**Your task**
Write out the entries below exactly as they stand. Skip every image.

::: Data

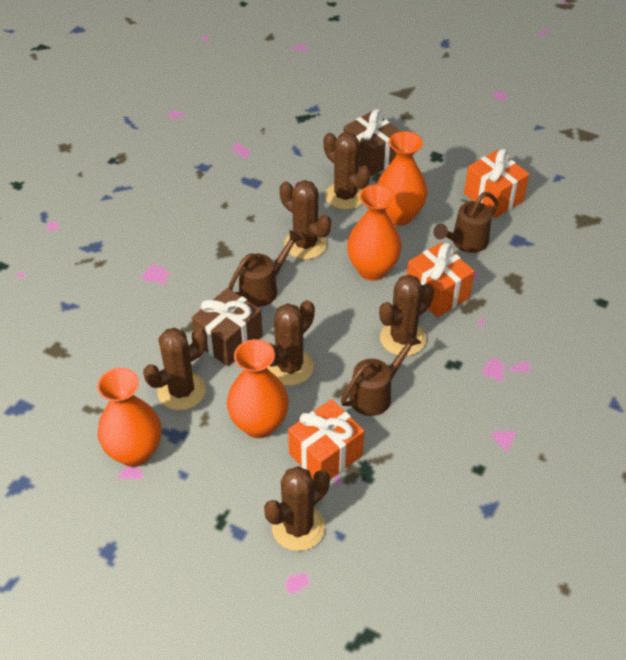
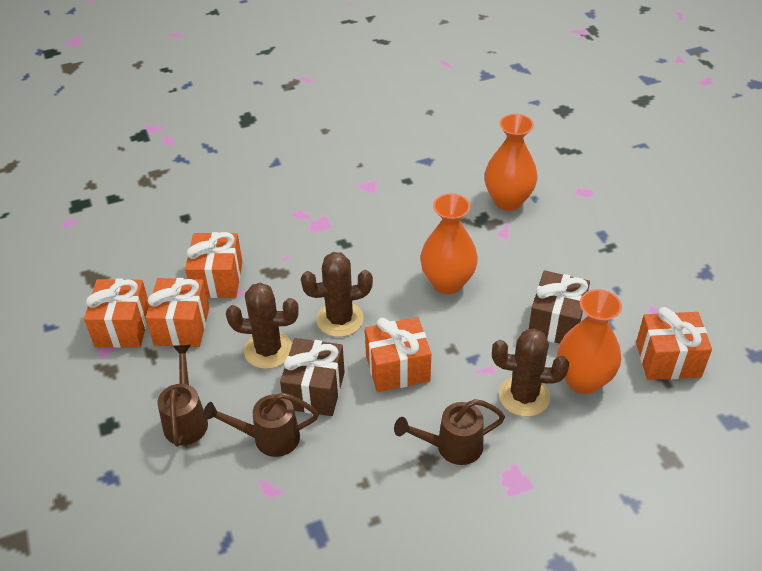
brown cactus: 6 -> 3
orange gift: 3 -> 5
orange vase: 4 -> 3

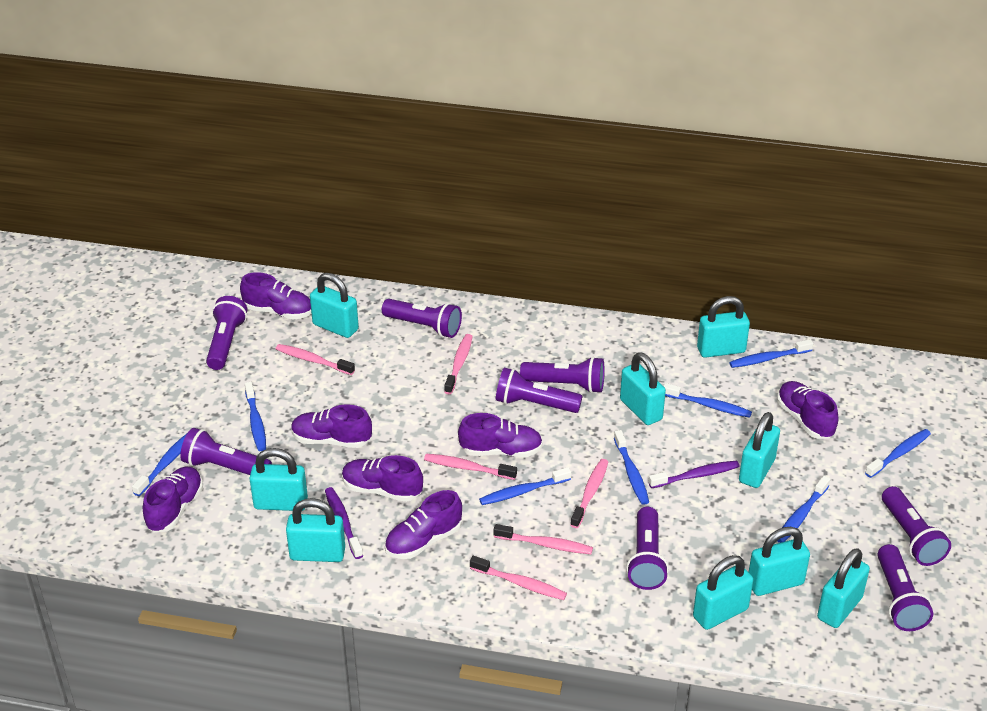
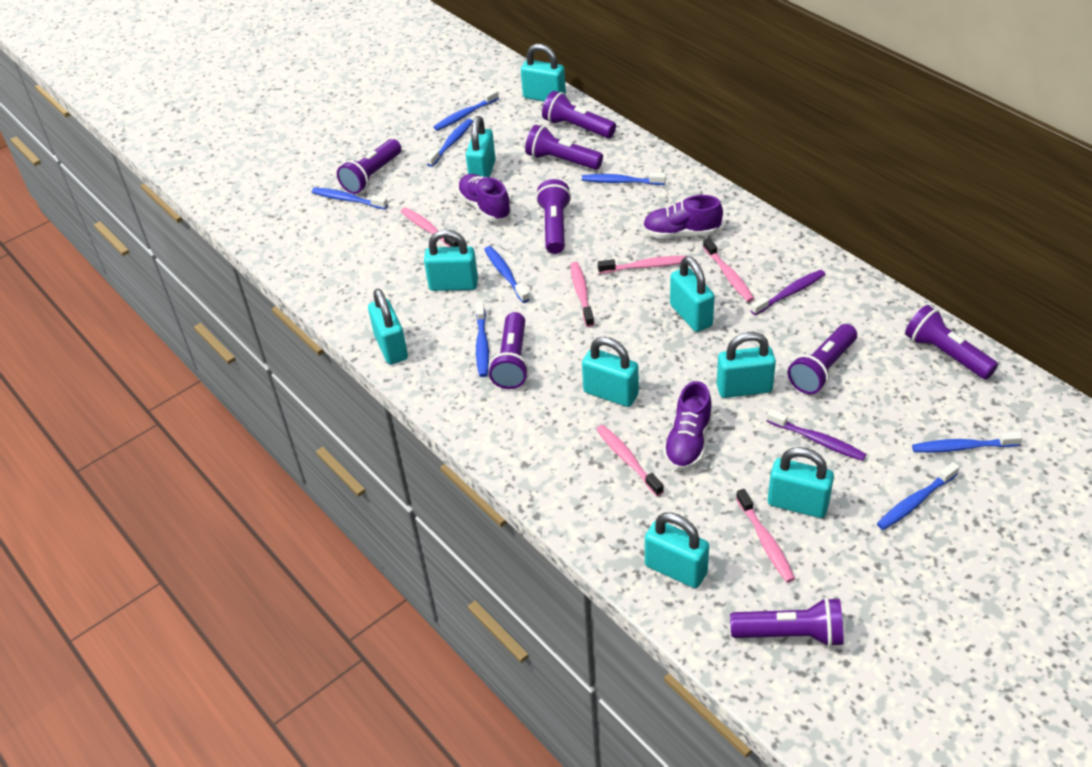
purple shoe: 7 -> 3

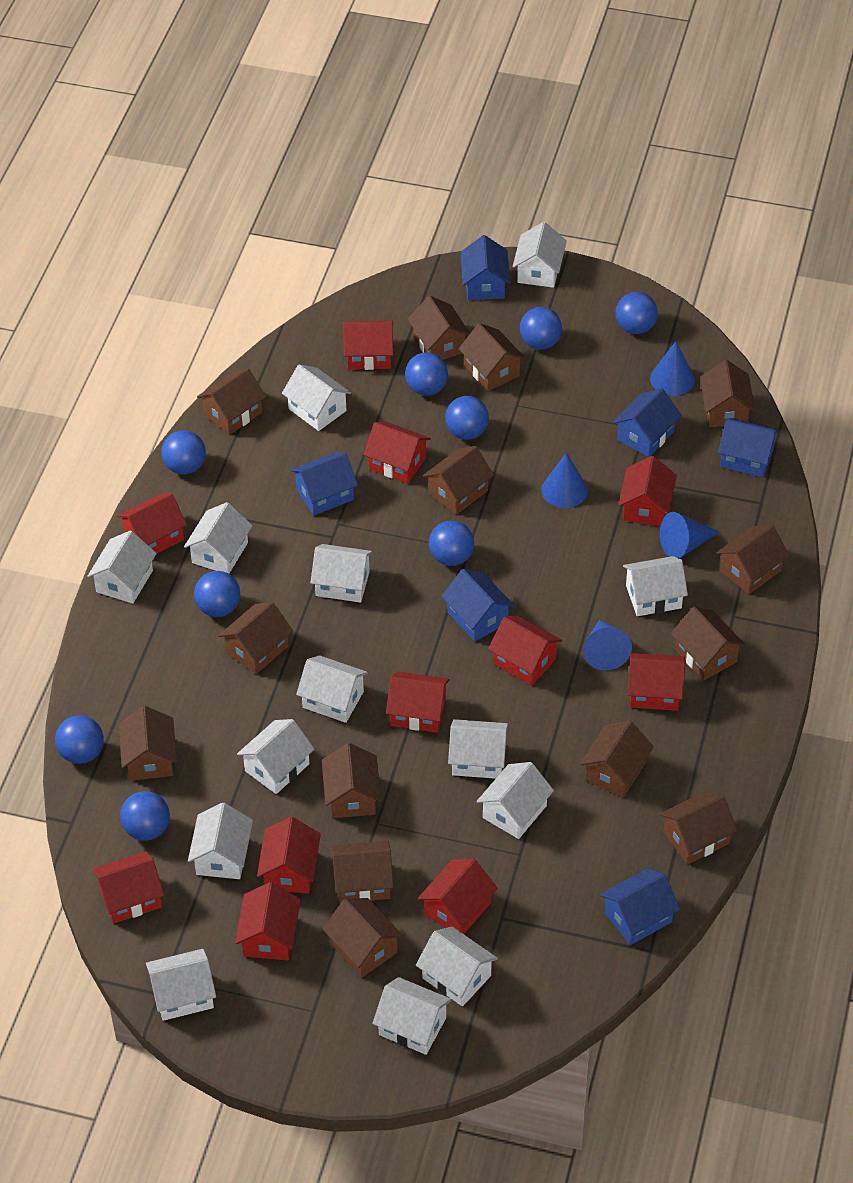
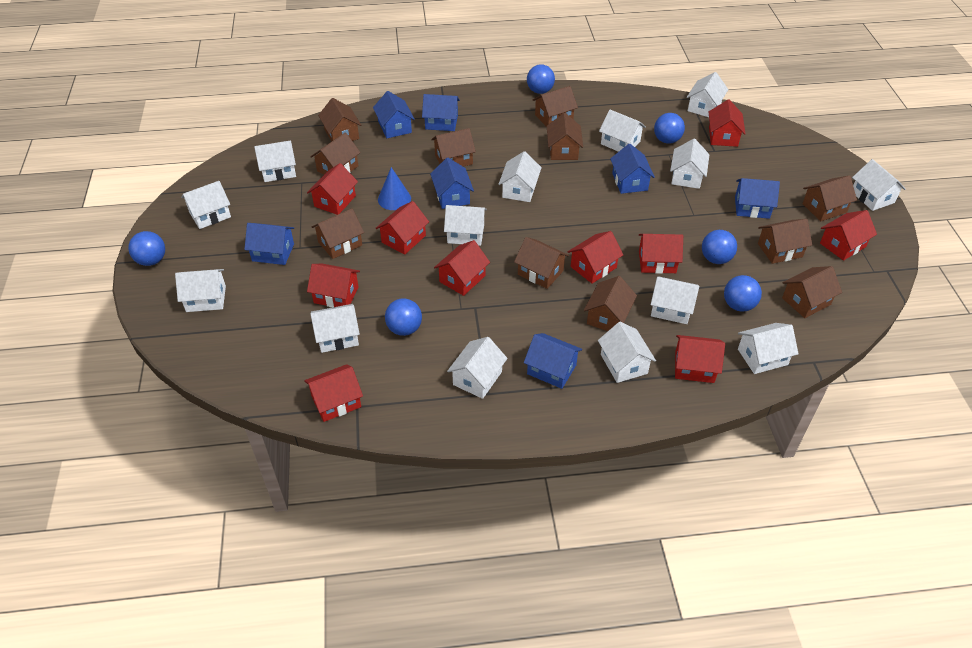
blue ball: 9 -> 6
blue cone: 4 -> 1
blue house: 6 -> 7
brown house: 14 -> 11
red house: 11 -> 10

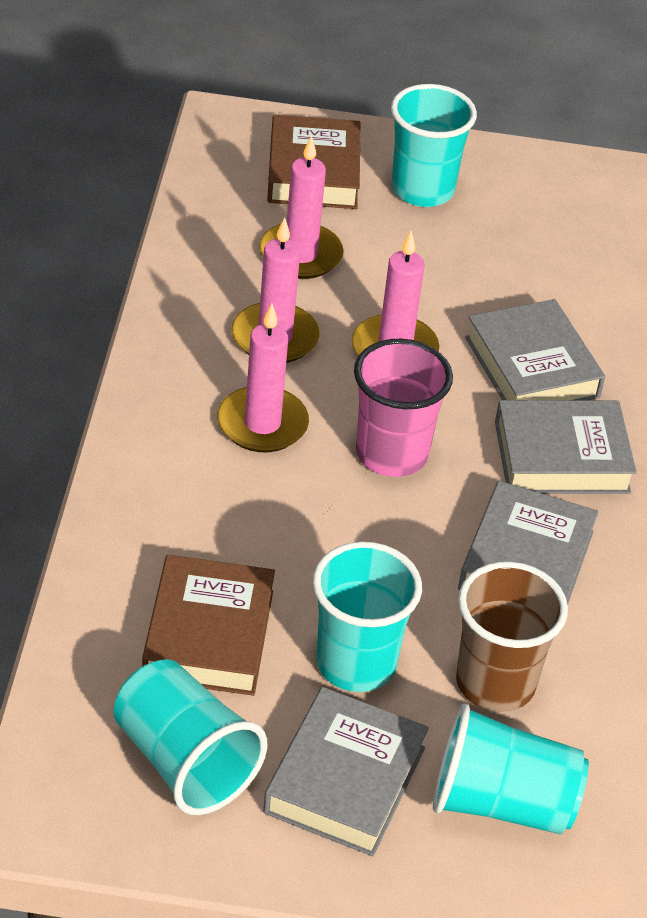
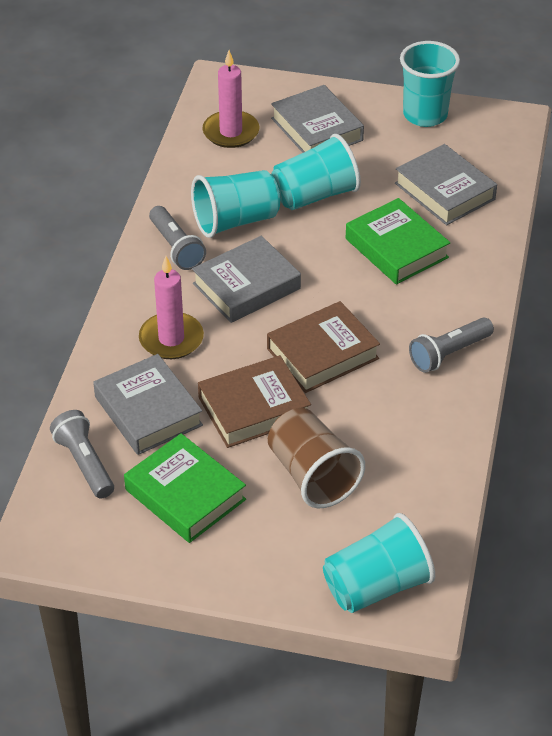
green book: 0 -> 2
grey flashlight: 0 -> 3
pink candle: 4 -> 2
pink cup: 1 -> 0

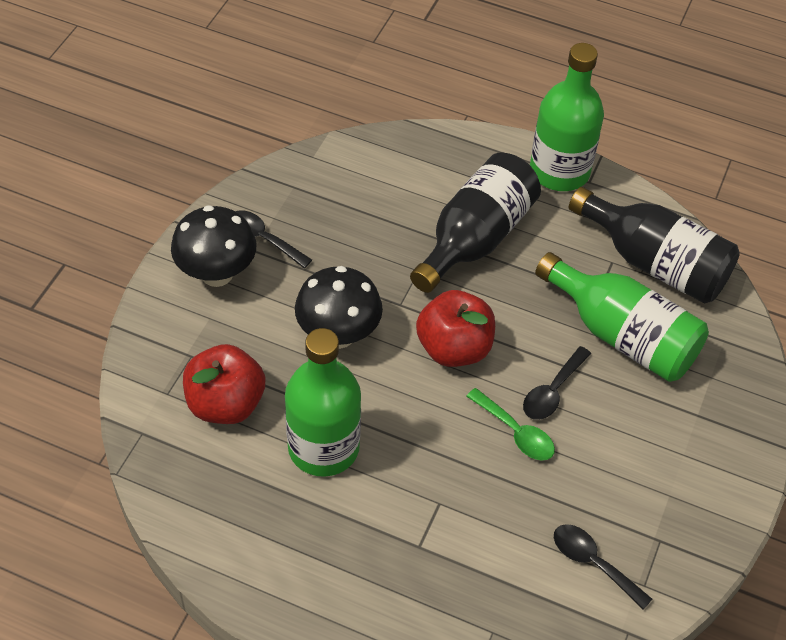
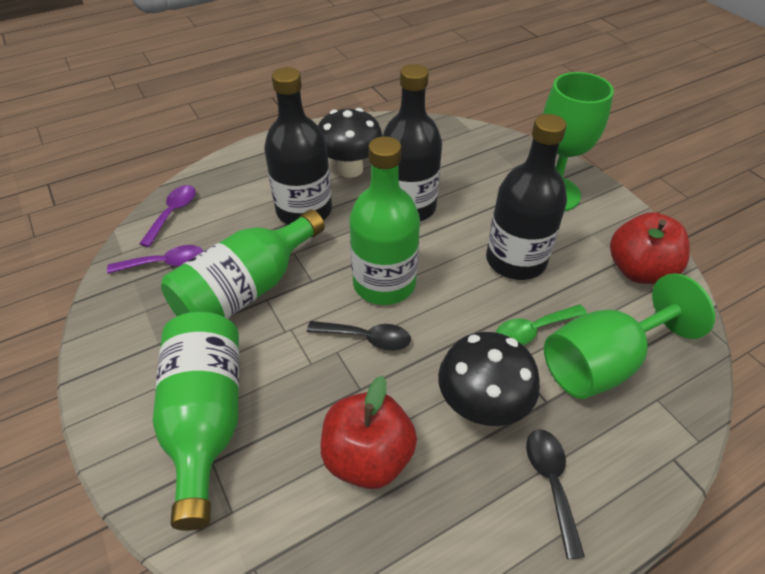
black bottle: 2 -> 3
black spoon: 3 -> 2
green goblet: 0 -> 2
purple spoon: 0 -> 2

::::::

**Output below**
brown cactus: 6 -> 3
orange gift: 3 -> 5
orange vase: 4 -> 3

purple shoe: 7 -> 3

blue ball: 9 -> 6
blue cone: 4 -> 1
blue house: 6 -> 7
brown house: 14 -> 11
red house: 11 -> 10

green book: 0 -> 2
grey flashlight: 0 -> 3
pink candle: 4 -> 2
pink cup: 1 -> 0

black bottle: 2 -> 3
black spoon: 3 -> 2
green goblet: 0 -> 2
purple spoon: 0 -> 2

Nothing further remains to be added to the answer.